## Exercise aim
Among the lines of the records below, count those with the word "czarny". Reply with that number alone.

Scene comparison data
######
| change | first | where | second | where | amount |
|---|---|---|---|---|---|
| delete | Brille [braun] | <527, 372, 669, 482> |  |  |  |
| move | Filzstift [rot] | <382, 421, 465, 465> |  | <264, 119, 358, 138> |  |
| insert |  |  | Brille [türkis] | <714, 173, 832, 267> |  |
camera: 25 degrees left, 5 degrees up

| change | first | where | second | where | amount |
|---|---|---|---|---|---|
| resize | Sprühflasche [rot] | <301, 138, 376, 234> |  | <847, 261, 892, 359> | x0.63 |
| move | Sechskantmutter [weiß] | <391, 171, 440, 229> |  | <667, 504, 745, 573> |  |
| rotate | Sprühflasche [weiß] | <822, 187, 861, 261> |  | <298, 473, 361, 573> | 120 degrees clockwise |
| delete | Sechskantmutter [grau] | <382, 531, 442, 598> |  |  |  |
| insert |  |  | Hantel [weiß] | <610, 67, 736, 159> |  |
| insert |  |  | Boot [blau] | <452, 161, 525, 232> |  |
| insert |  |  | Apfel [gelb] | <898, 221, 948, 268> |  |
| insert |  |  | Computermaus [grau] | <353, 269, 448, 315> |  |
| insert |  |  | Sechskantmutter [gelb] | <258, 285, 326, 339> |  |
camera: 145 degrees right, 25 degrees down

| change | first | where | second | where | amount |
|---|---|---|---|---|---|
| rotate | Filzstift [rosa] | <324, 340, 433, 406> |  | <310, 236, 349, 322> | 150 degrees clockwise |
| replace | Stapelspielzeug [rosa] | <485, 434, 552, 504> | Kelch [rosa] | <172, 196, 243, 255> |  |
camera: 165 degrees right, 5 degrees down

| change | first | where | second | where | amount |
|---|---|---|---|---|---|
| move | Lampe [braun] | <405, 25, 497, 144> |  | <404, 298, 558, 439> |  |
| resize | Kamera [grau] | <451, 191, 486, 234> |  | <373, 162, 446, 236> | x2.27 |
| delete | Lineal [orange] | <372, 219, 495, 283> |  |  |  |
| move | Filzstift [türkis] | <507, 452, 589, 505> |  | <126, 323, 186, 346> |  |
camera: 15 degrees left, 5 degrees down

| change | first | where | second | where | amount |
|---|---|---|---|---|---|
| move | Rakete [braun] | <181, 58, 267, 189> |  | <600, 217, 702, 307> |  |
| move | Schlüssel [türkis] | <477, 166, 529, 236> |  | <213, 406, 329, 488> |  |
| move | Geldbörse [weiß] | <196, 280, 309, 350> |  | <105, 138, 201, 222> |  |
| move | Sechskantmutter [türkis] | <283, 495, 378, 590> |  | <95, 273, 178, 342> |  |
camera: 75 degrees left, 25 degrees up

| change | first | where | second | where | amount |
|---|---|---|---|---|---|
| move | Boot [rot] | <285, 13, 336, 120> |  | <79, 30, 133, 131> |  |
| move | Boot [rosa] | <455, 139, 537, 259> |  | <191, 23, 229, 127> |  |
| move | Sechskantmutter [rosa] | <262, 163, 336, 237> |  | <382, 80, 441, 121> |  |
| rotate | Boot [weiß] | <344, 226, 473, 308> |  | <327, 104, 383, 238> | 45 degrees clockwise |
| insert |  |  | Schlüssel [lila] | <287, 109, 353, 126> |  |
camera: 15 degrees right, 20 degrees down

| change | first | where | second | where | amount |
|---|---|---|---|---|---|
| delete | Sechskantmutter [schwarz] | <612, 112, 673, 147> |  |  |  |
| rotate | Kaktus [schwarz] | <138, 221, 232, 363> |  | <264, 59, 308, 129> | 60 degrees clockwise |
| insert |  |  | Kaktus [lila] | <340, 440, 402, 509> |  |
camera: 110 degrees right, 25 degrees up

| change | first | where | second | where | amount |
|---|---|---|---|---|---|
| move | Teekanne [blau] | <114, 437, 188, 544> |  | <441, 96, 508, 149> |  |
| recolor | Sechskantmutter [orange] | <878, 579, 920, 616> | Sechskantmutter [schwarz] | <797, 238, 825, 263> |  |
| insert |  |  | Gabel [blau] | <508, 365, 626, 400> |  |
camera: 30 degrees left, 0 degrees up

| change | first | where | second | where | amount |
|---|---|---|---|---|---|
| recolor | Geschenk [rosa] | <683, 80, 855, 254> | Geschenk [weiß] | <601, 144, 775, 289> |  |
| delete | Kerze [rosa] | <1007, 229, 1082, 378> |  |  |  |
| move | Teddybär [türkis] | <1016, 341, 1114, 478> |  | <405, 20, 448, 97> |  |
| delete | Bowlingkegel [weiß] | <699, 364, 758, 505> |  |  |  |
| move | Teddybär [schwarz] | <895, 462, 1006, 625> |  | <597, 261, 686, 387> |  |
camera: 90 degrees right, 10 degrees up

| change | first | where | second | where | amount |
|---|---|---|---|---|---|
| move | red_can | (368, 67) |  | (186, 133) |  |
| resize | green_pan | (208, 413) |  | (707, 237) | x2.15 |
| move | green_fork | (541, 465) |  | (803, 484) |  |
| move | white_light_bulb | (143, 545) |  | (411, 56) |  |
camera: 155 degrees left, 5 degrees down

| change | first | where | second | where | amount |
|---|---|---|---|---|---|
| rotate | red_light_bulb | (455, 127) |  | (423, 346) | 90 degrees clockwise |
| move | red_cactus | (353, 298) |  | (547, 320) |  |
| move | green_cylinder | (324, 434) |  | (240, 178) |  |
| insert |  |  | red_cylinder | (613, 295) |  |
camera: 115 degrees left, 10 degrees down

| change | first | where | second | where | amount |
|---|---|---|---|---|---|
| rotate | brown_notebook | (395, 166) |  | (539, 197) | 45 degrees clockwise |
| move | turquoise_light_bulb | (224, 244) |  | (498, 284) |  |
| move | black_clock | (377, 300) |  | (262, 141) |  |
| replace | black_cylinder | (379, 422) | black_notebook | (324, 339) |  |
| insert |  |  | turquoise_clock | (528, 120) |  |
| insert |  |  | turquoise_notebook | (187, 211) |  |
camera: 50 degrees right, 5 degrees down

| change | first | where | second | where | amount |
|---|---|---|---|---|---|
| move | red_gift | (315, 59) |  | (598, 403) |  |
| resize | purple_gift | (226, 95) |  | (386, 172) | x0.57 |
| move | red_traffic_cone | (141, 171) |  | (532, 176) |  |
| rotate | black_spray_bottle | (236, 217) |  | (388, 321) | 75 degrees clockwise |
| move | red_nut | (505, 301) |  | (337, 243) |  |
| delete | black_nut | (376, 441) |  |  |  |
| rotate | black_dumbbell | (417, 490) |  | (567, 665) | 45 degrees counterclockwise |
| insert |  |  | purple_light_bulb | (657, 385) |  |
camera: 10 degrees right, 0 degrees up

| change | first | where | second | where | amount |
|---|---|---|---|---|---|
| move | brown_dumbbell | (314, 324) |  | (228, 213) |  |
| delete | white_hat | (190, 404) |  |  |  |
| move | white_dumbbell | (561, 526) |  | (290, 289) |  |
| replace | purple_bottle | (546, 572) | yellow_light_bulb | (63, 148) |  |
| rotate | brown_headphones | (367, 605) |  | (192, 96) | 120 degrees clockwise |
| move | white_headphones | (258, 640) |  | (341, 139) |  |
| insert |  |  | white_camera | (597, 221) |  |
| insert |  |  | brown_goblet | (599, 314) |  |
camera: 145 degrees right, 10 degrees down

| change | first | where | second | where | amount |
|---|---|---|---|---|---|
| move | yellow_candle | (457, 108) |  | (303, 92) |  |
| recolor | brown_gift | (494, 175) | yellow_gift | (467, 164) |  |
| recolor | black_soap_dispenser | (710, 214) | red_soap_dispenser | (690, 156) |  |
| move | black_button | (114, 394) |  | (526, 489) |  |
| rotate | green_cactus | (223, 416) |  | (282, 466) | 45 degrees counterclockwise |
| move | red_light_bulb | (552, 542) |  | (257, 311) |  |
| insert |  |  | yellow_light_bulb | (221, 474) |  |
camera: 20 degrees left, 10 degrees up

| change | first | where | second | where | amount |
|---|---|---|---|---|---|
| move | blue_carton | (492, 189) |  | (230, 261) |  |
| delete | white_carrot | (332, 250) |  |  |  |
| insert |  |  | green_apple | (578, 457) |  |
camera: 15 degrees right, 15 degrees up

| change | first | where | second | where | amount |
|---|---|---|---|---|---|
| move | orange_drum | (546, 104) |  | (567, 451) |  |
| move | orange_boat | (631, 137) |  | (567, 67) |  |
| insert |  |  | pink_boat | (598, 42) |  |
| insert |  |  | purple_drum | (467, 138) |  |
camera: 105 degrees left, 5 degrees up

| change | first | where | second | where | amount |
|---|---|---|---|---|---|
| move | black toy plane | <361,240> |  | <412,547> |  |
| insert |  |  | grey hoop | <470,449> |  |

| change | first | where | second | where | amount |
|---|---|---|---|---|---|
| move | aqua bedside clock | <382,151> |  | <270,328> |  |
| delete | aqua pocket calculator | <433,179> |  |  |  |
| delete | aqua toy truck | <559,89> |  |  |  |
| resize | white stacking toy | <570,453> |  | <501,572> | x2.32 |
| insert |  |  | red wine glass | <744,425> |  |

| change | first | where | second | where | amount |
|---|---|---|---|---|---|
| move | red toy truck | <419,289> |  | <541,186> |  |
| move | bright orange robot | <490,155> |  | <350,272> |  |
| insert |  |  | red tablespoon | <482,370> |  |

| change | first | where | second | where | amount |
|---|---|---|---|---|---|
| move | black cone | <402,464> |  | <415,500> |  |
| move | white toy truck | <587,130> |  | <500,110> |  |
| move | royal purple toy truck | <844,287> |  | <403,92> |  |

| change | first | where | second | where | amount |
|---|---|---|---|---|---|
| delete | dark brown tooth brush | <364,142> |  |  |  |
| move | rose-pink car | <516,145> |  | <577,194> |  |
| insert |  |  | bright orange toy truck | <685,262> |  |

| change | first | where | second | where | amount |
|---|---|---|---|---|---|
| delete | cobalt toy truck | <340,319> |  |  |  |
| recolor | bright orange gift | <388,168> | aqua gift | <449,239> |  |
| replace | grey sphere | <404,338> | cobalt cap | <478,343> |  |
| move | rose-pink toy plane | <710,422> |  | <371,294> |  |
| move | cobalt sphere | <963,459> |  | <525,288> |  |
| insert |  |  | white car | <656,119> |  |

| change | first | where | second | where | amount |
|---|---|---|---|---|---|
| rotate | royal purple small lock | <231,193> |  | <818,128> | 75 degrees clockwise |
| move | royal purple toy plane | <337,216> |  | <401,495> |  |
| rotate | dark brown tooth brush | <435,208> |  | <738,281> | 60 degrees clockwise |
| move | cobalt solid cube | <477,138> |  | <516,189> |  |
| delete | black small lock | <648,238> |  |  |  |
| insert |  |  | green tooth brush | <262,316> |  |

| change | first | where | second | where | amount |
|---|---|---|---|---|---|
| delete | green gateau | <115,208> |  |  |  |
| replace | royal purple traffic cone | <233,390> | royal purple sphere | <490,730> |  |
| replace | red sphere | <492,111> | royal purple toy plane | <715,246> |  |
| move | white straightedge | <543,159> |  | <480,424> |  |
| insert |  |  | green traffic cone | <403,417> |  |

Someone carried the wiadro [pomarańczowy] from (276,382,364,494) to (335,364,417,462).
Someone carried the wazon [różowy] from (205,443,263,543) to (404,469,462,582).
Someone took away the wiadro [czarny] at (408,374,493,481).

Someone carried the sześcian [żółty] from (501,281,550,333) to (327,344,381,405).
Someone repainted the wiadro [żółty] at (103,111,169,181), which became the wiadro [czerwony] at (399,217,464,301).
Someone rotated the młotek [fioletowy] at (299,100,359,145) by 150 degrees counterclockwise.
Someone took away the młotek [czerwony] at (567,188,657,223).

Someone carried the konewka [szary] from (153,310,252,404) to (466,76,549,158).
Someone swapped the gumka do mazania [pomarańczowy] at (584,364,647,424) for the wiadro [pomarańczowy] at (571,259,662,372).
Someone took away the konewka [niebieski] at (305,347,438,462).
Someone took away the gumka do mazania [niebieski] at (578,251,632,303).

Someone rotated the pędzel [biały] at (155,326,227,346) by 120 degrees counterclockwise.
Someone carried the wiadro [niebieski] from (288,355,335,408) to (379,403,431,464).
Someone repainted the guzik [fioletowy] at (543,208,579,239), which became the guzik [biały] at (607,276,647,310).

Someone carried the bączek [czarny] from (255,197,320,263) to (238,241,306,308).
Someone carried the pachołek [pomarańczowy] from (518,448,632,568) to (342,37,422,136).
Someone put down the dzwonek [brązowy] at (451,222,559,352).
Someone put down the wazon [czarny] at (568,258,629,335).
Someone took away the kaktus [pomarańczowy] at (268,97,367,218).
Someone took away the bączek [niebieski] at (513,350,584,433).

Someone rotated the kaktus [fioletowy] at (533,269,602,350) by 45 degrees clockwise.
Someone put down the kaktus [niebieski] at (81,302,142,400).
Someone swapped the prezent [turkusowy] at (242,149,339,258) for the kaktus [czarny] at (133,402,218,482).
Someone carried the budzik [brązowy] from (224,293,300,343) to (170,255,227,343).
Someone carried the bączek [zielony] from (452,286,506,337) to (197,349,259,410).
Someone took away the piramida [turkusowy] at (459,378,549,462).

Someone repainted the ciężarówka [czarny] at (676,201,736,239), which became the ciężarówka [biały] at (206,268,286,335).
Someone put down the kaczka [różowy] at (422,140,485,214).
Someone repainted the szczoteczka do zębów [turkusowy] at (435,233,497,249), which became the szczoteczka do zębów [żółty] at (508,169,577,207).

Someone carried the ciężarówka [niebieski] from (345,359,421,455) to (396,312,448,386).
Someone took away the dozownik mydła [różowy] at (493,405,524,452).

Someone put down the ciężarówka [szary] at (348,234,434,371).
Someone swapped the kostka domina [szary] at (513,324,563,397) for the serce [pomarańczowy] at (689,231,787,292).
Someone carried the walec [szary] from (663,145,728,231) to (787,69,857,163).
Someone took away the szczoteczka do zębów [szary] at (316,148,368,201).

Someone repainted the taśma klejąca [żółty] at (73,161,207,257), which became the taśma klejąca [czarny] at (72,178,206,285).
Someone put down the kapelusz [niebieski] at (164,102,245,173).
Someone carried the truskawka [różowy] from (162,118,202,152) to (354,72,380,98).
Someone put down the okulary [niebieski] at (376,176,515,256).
######
## The completed task
6